[Data records]
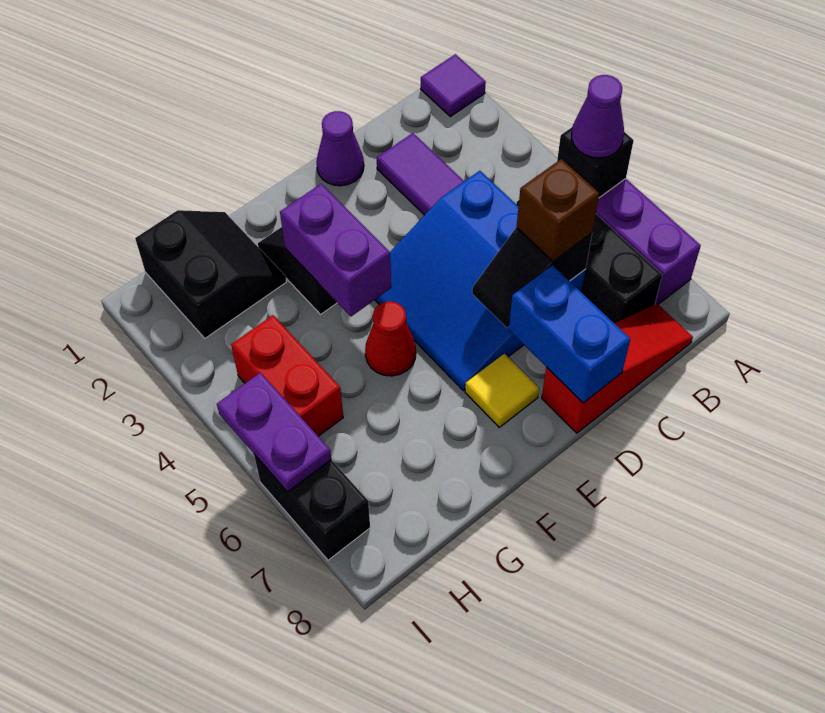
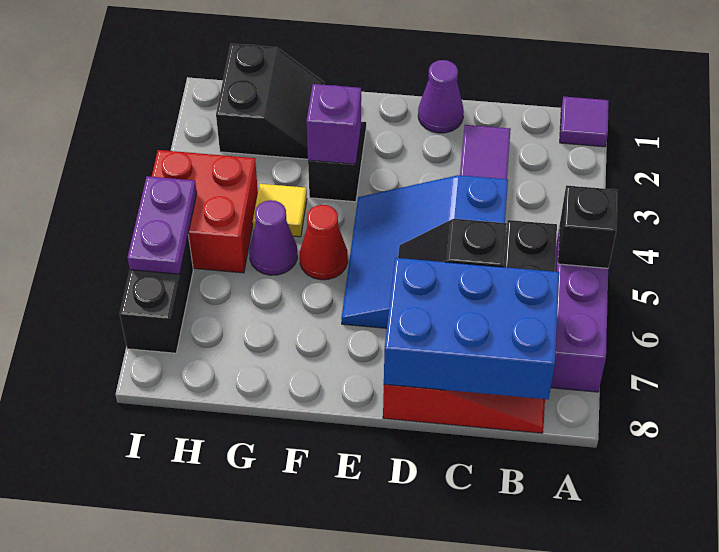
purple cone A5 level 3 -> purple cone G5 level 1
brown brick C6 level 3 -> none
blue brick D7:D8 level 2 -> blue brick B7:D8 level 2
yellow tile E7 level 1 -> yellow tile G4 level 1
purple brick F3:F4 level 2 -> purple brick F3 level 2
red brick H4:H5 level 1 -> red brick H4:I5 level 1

[What to produce]: Once the pictures are set aside, the remaining data must be transcribed exactly.

[Answer to this exercise]:
purple cone A5 level 3 -> purple cone G5 level 1
brown brick C6 level 3 -> none
blue brick D7:D8 level 2 -> blue brick B7:D8 level 2
yellow tile E7 level 1 -> yellow tile G4 level 1
purple brick F3:F4 level 2 -> purple brick F3 level 2
red brick H4:H5 level 1 -> red brick H4:I5 level 1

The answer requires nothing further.